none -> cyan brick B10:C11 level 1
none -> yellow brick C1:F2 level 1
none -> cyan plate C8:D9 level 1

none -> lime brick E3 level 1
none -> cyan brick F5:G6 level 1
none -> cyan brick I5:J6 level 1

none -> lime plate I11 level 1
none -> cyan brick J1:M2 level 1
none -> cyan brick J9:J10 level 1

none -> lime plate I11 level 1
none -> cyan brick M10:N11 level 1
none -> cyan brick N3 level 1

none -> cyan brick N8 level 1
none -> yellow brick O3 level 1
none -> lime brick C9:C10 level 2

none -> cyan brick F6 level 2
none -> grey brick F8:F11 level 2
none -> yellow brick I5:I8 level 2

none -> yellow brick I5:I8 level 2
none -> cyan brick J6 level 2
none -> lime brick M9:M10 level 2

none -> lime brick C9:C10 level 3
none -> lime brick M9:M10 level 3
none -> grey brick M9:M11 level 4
··········
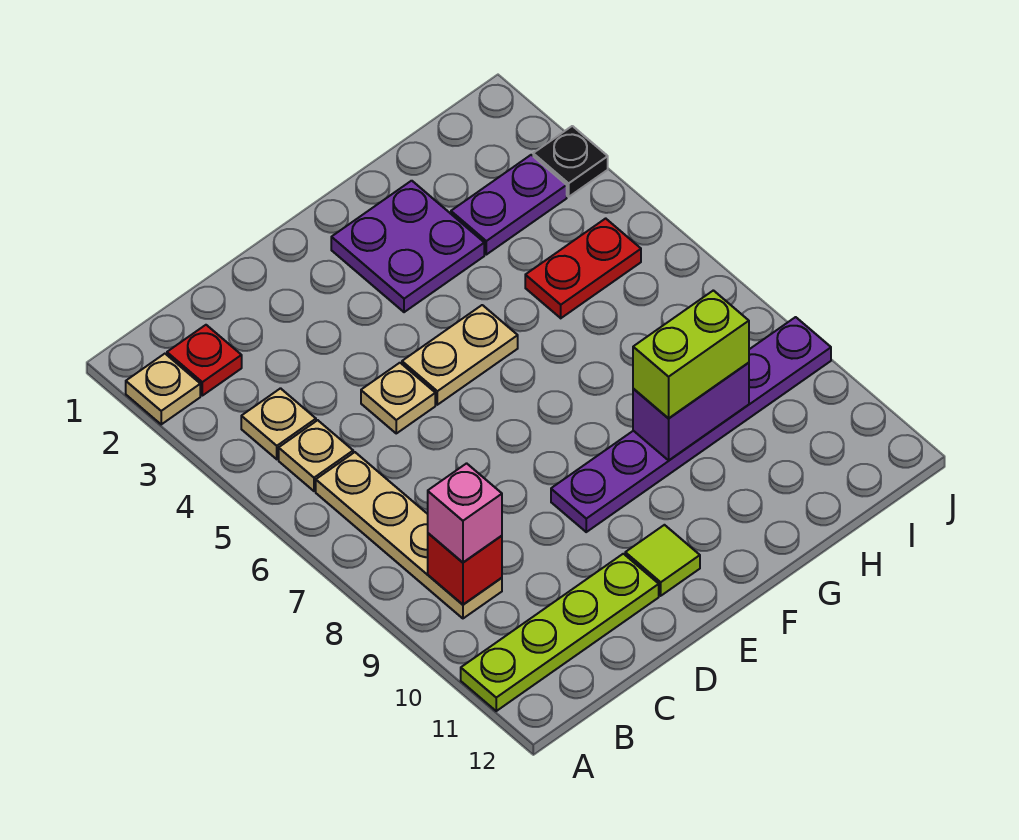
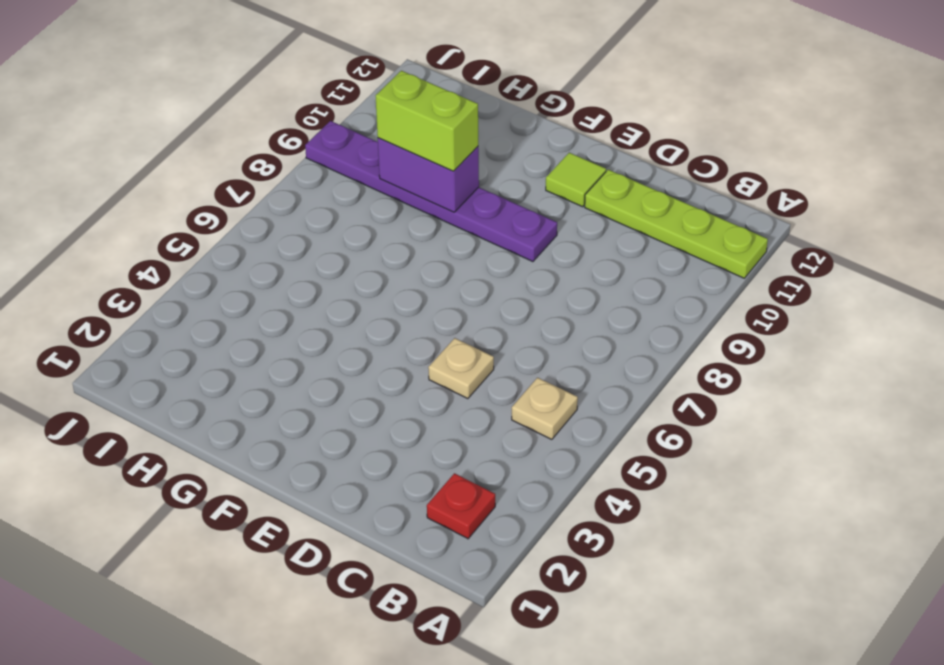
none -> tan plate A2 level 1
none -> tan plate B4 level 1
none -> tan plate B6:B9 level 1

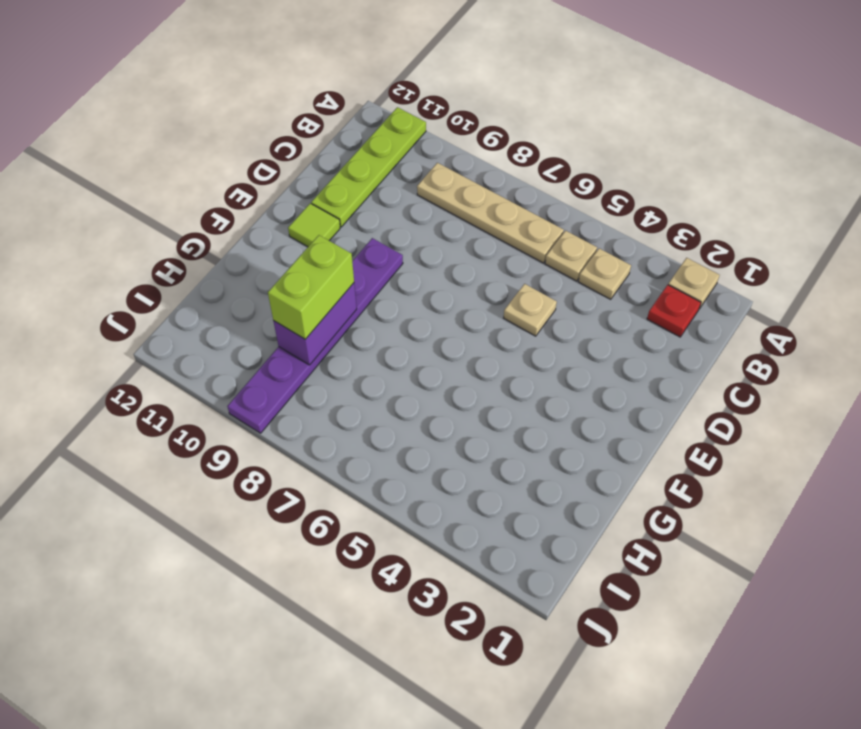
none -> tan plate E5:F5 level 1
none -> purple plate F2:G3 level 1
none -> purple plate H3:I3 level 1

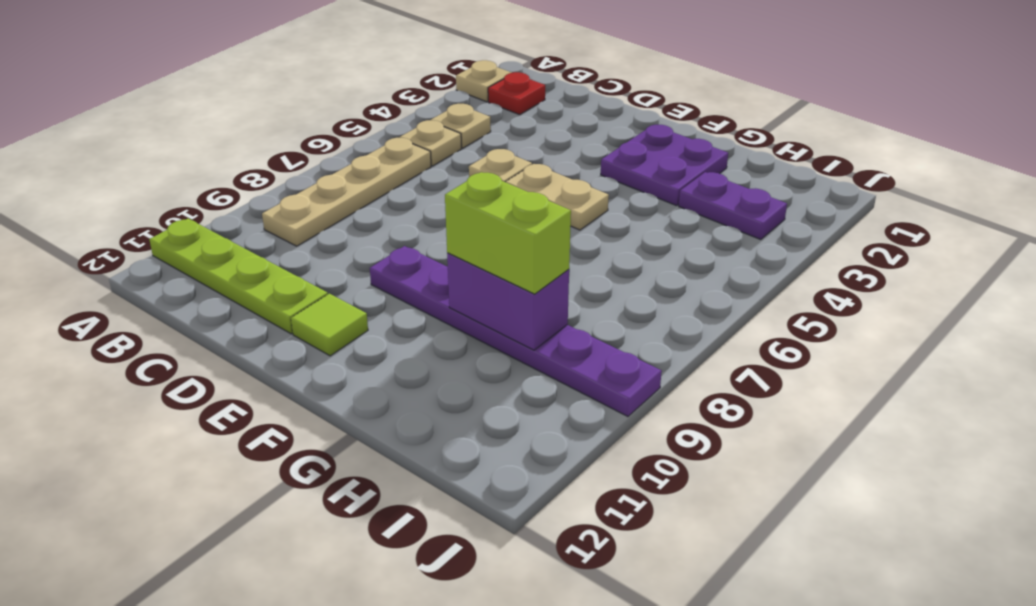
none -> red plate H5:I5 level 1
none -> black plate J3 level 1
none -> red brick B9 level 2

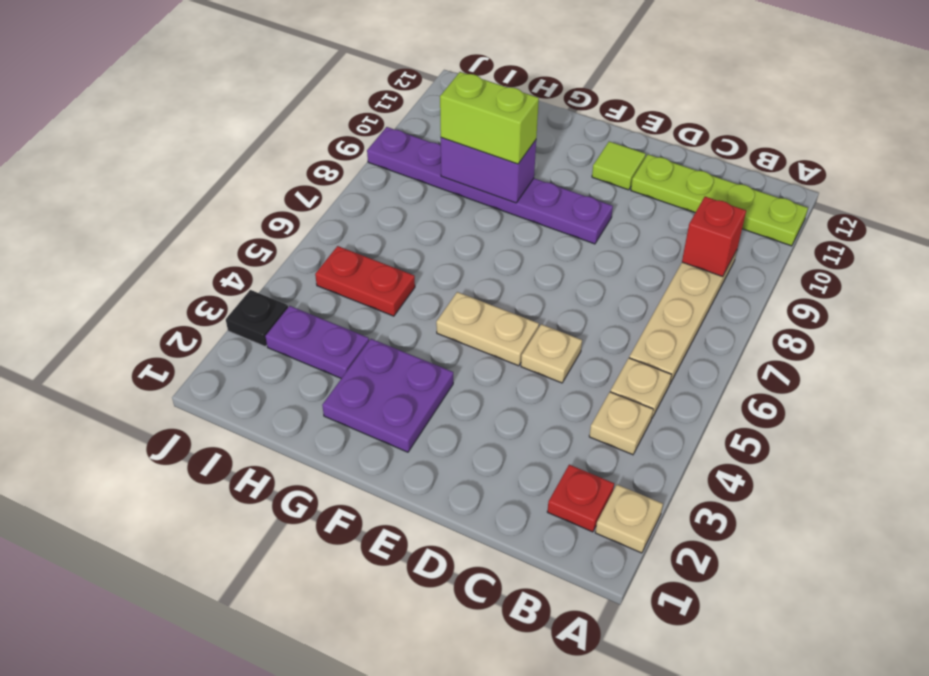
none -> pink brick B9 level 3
··········
WHAT IS BEING ASKED: Go to the line in the material above that contains "none -> yellow brick O3 level 1" and copy exactly from there through the line that contains "none -> grey brick M9:M11 level 4", stopping after it.

RESPONSE BELOW:
none -> yellow brick O3 level 1
none -> lime brick C9:C10 level 2

none -> cyan brick F6 level 2
none -> grey brick F8:F11 level 2
none -> yellow brick I5:I8 level 2

none -> yellow brick I5:I8 level 2
none -> cyan brick J6 level 2
none -> lime brick M9:M10 level 2

none -> lime brick C9:C10 level 3
none -> lime brick M9:M10 level 3
none -> grey brick M9:M11 level 4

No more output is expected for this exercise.